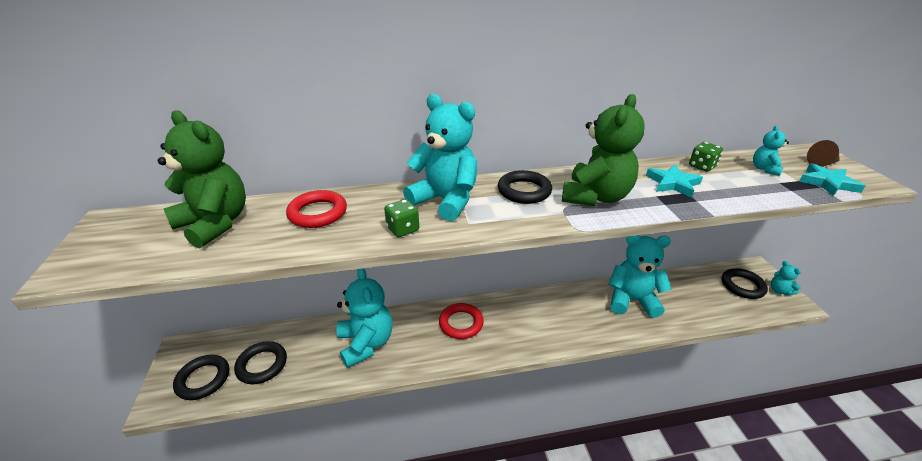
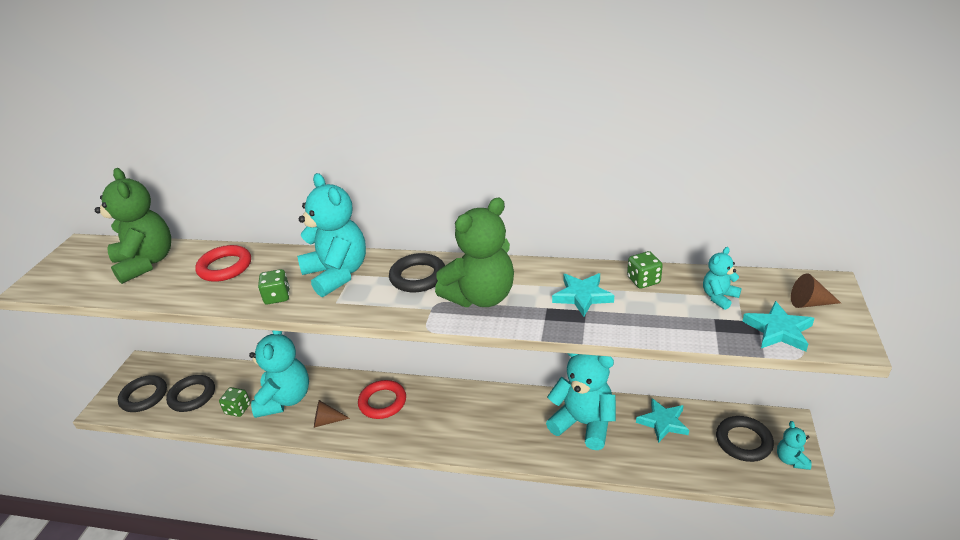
camera: 25 degrees right, 0 degrees up
none -> green dice [219,387,251,417]
none -> brown cone [314,400,350,428]
none -> turquoise star [636,398,689,443]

**Task**
Exact retyping is needed for the line with "none -> green dice [219,387,251,417]" and for each line after it through the end of the listing above; no other lines belong.

**Reply to the task**
none -> green dice [219,387,251,417]
none -> brown cone [314,400,350,428]
none -> turquoise star [636,398,689,443]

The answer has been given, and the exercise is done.